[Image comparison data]
____________

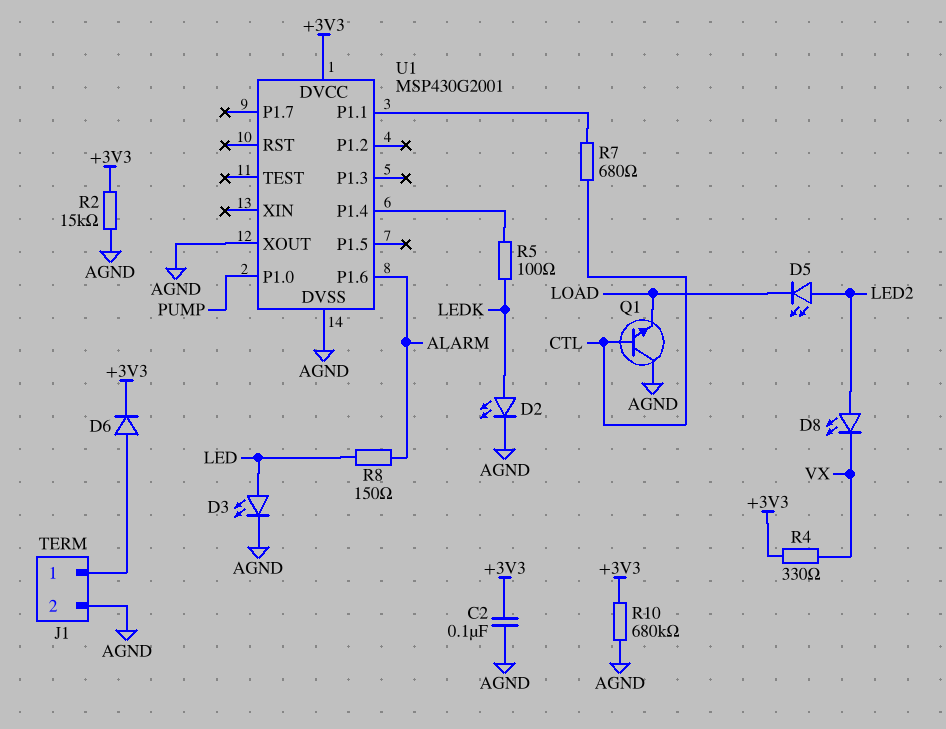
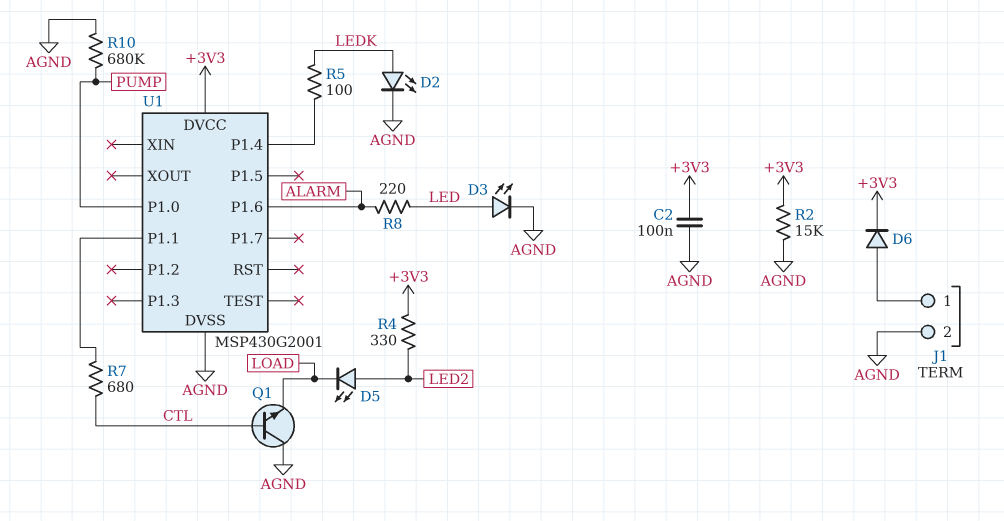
D8: LED (A LED2, K VX) -> none
R4: 330 (+3V3, VX) -> 330 (+3V3, LED2)
R8: 150 (ALARM, LED) -> 220 (ALARM, LED)
R10: 680k (+3V3, AGND) -> 680k (AGND, PUMP)
U1 pin XOUT: AGND -> none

____________

Write out again, exactly as they appear above, the lines from the one containing "R10: 680k (+3V3, AGND) -> 680k (AGND, PUMP)" to the final line, and only those.

## Output below
R10: 680k (+3V3, AGND) -> 680k (AGND, PUMP)
U1 pin XOUT: AGND -> none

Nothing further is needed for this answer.